Where does "plus" appear in the data? Return each line that holds it.

[THE DATA]

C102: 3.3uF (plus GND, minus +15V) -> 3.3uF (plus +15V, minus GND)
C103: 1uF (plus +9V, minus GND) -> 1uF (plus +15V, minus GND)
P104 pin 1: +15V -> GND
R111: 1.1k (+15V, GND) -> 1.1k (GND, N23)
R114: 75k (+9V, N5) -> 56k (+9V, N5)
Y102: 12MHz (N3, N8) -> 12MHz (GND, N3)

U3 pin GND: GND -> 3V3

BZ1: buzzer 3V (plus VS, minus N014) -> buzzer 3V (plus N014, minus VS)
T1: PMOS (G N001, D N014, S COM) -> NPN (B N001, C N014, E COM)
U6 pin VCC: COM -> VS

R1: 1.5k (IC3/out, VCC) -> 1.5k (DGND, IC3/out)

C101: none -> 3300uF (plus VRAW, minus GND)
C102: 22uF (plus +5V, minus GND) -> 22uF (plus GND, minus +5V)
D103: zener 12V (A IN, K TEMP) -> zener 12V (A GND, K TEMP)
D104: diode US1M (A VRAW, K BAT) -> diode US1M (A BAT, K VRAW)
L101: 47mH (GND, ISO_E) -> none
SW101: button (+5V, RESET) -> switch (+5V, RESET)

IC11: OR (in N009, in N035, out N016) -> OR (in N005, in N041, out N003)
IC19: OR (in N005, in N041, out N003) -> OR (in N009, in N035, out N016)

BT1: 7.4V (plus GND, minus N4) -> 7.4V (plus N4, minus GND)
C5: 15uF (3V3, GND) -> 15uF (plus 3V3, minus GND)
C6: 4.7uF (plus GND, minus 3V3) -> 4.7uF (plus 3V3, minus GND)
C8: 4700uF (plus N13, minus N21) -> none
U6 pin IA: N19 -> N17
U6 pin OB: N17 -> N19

[/THE DATA]

■ SOLUTION TO THE PROBLEM:
C102: 3.3uF (plus GND, minus +15V) -> 3.3uF (plus +15V, minus GND)
C103: 1uF (plus +9V, minus GND) -> 1uF (plus +15V, minus GND)
BZ1: buzzer 3V (plus VS, minus N014) -> buzzer 3V (plus N014, minus VS)
C101: none -> 3300uF (plus VRAW, minus GND)
C102: 22uF (plus +5V, minus GND) -> 22uF (plus GND, minus +5V)
BT1: 7.4V (plus GND, minus N4) -> 7.4V (plus N4, minus GND)
C5: 15uF (3V3, GND) -> 15uF (plus 3V3, minus GND)
C6: 4.7uF (plus GND, minus 3V3) -> 4.7uF (plus 3V3, minus GND)
C8: 4700uF (plus N13, minus N21) -> none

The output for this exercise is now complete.